Before-and-after object lists =
════════════════════
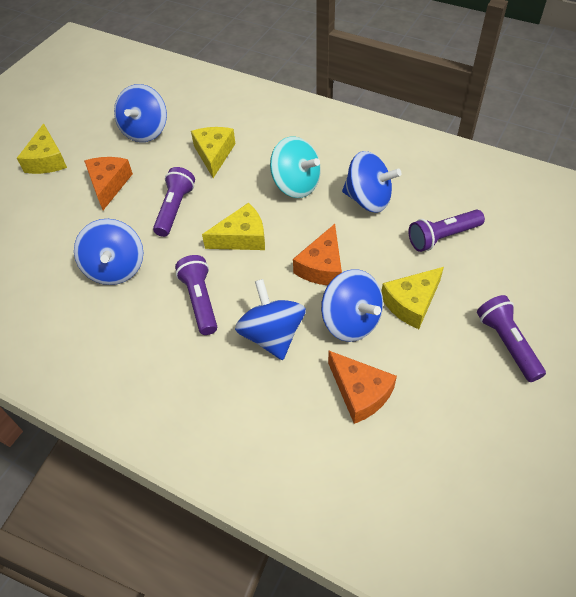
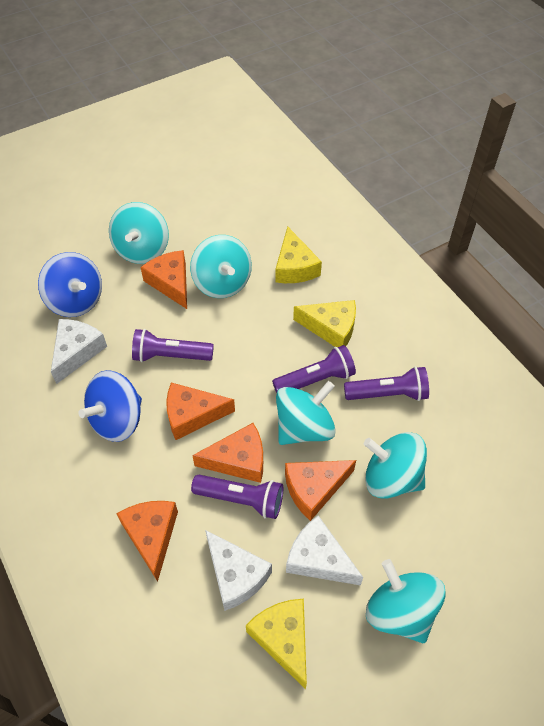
blue spinning top: 5 -> 2
orange cheese: 3 -> 5
turquoise spinning top: 1 -> 5
white cheese: 0 -> 3
yellow cheese: 4 -> 3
════════════════════
Exercise requirements =
Retype the records above exactly, and keep any picture out of what you write.

Worked solution =
blue spinning top: 5 -> 2
orange cheese: 3 -> 5
turquoise spinning top: 1 -> 5
white cheese: 0 -> 3
yellow cheese: 4 -> 3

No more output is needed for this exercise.